Would you return every entry below exactly as written, without its images?
[TASK DATA]
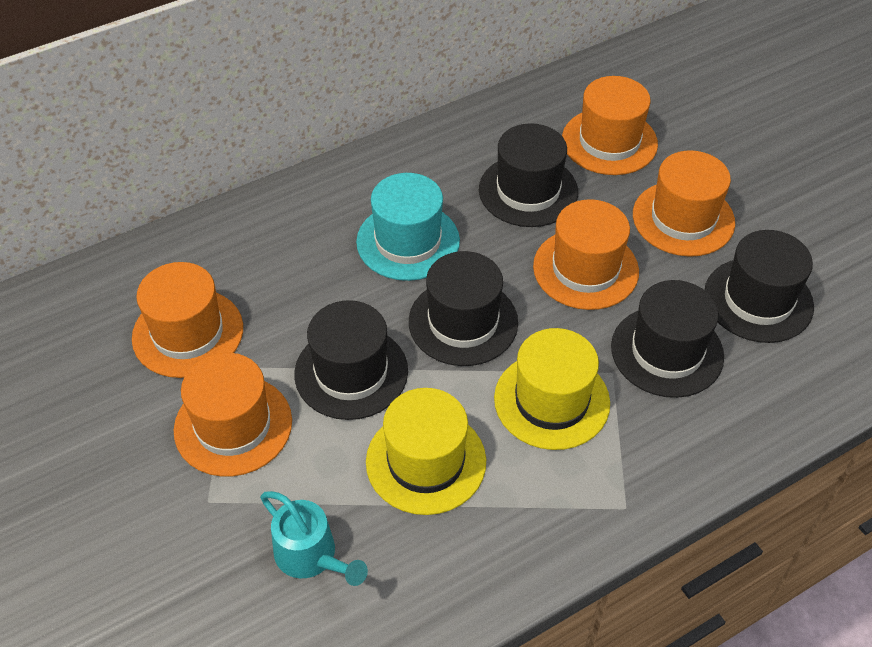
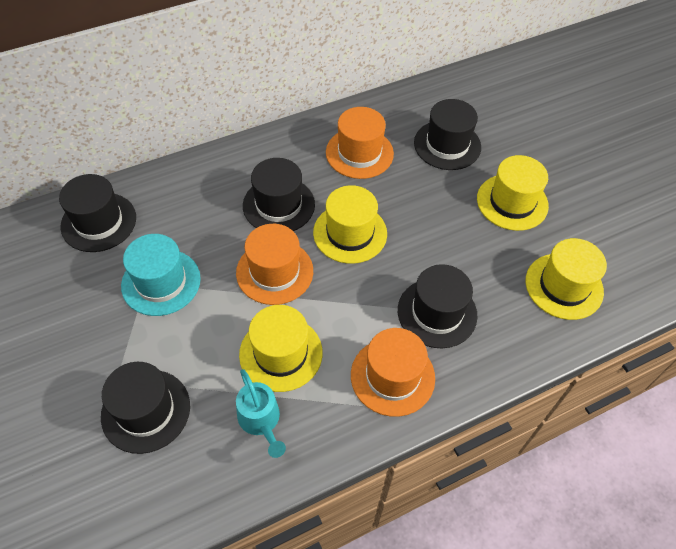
orange hat: 5 -> 3
yellow hat: 2 -> 4

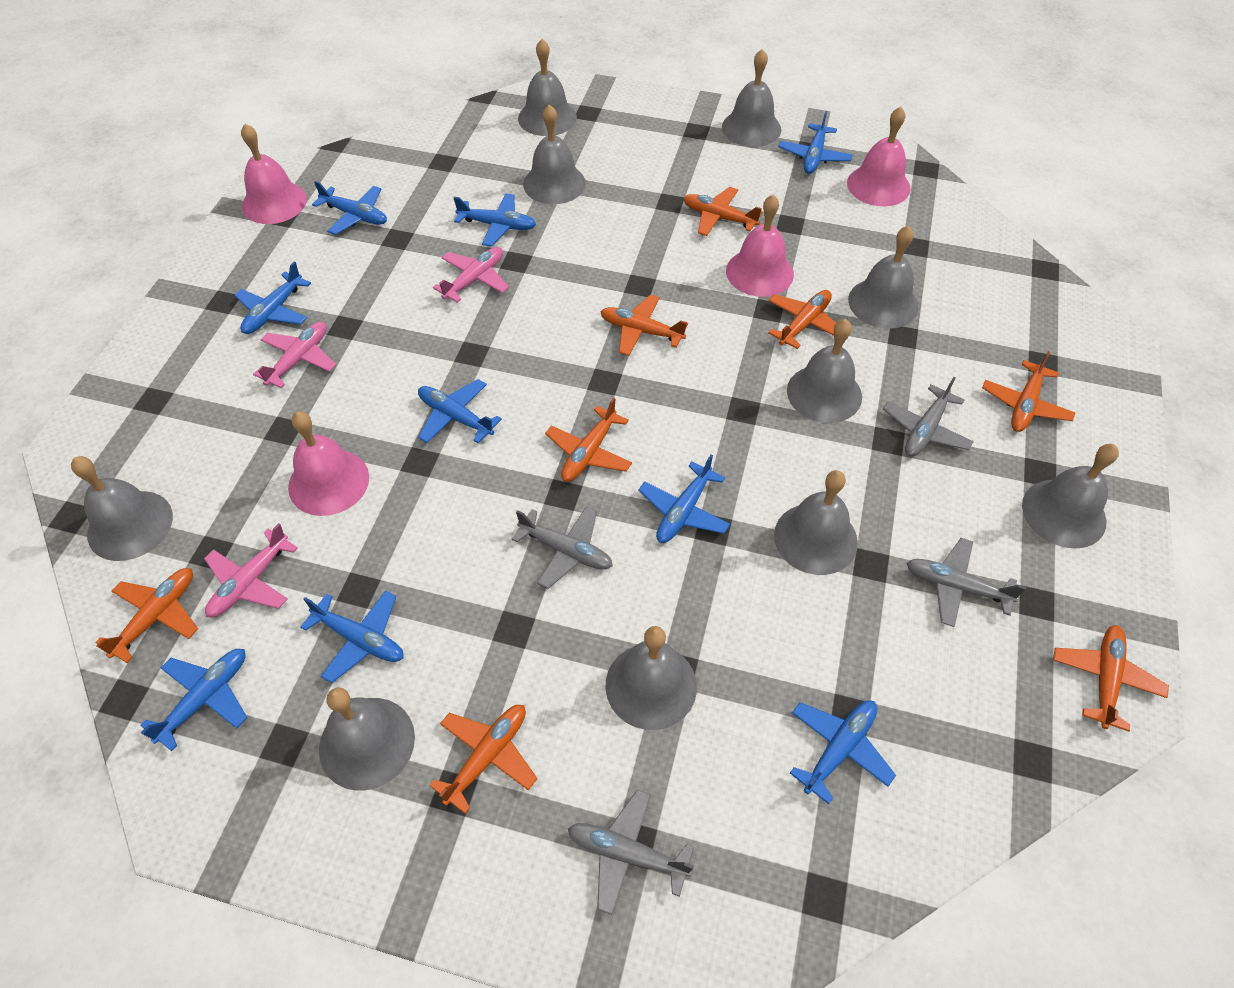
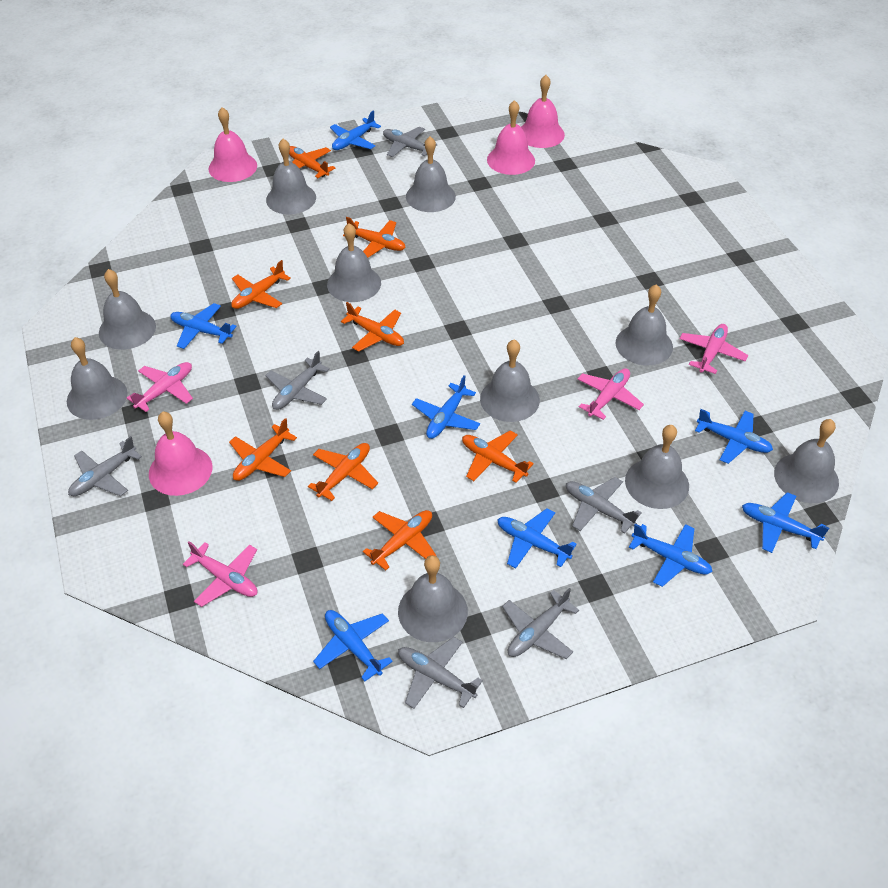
blue plane: 9 -> 8
grey plane: 4 -> 6
pink plane: 3 -> 4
[/TASK DATA]
TASK RESULT:
orange hat: 5 -> 3
yellow hat: 2 -> 4

blue plane: 9 -> 8
grey plane: 4 -> 6
pink plane: 3 -> 4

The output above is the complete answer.